When you reproduce the listing, keep every word as it is and drop the pictures.

_Supplied data_

*****

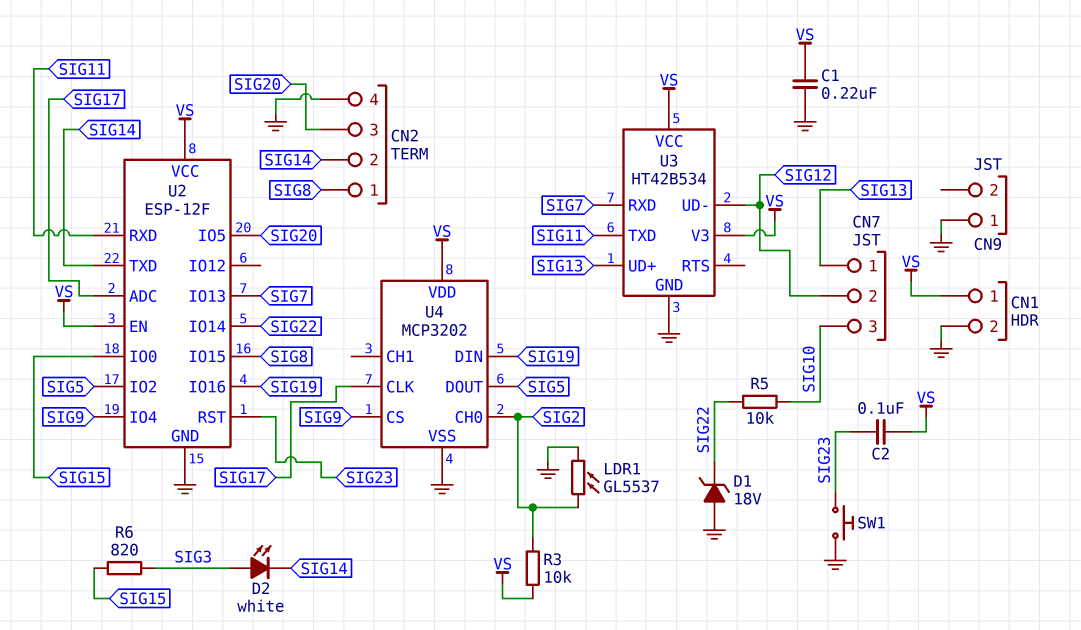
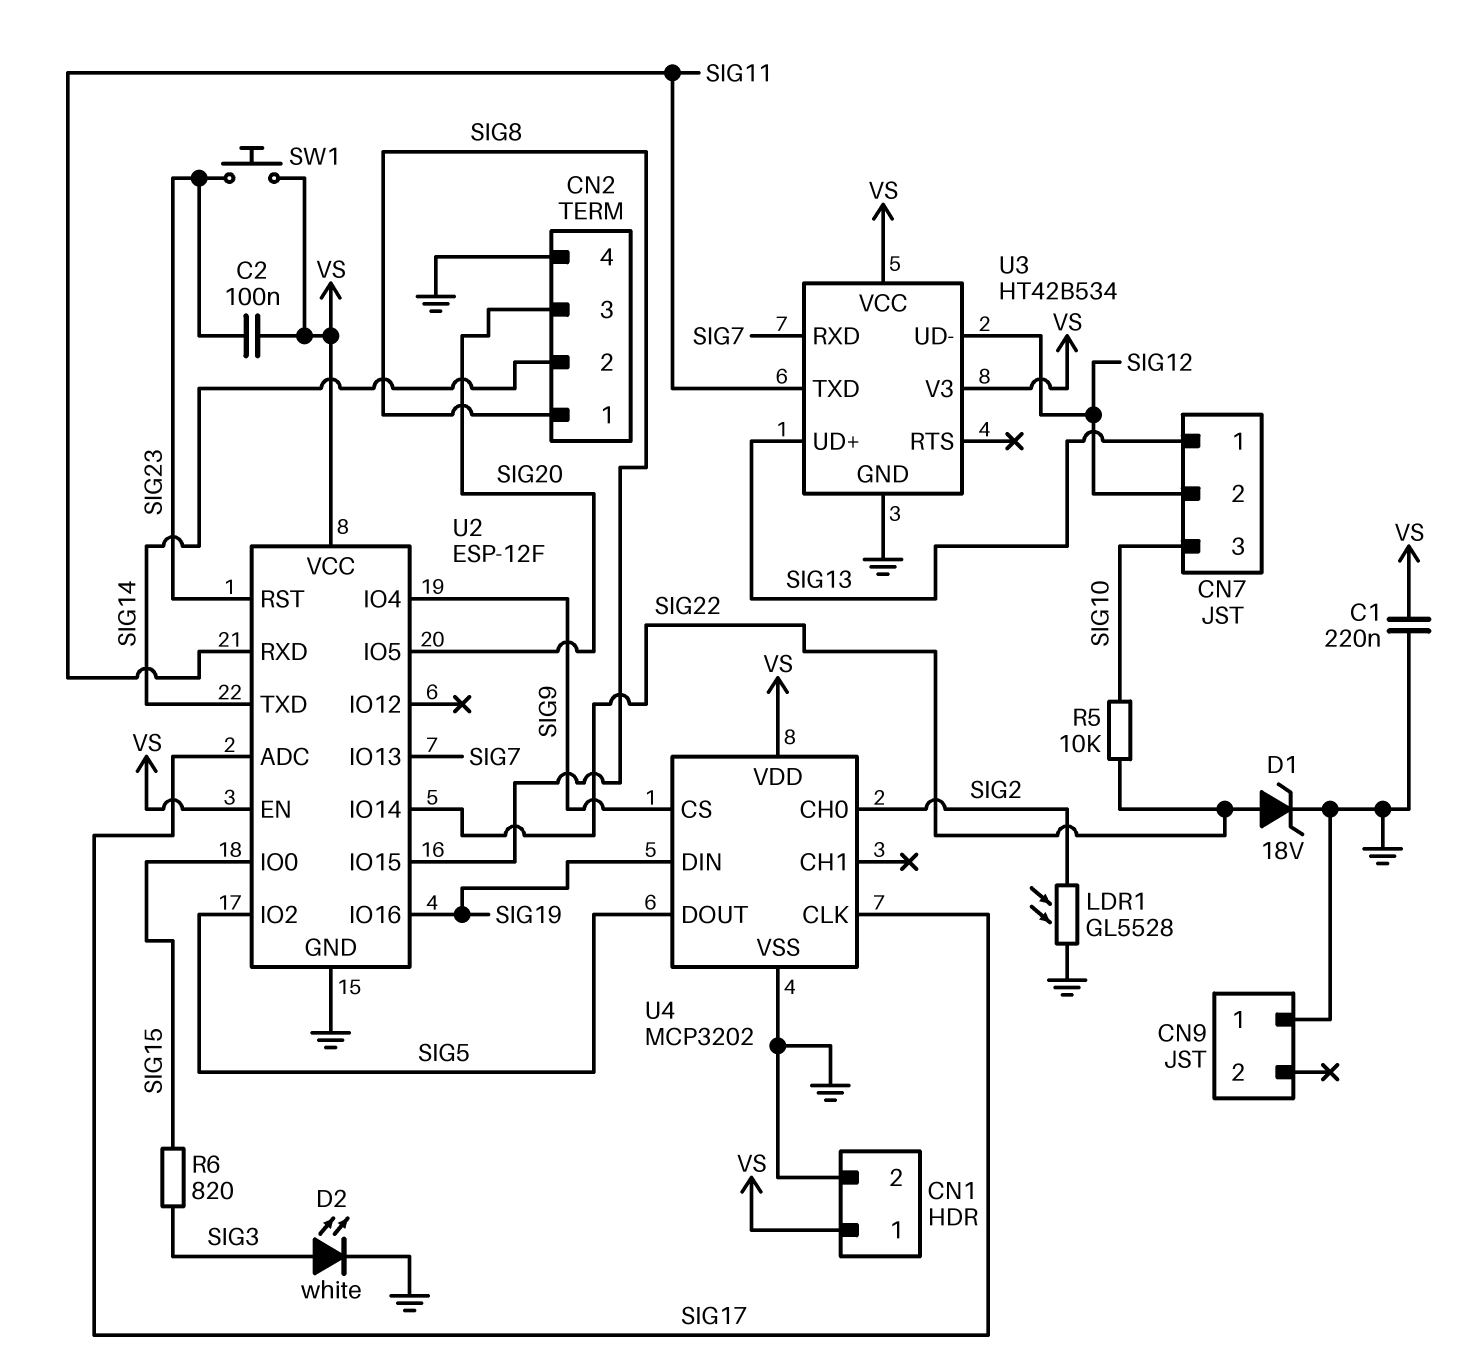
D1: zener 18V (A GND, K SIG22) -> zener 18V (A SIG22, K GND)
D2: LED white (A SIG3, K SIG14) -> LED white (A SIG3, K GND)
LDR1: GL5537 (GND, SIG2) -> GL5528 (GND, SIG2)
R3: 10k (SIG2, VS) -> none
SW1: button (GND, SIG23) -> button (SIG23, VS)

*****

_Solution to the exercise_
D1: zener 18V (A GND, K SIG22) -> zener 18V (A SIG22, K GND)
D2: LED white (A SIG3, K SIG14) -> LED white (A SIG3, K GND)
LDR1: GL5537 (GND, SIG2) -> GL5528 (GND, SIG2)
R3: 10k (SIG2, VS) -> none
SW1: button (GND, SIG23) -> button (SIG23, VS)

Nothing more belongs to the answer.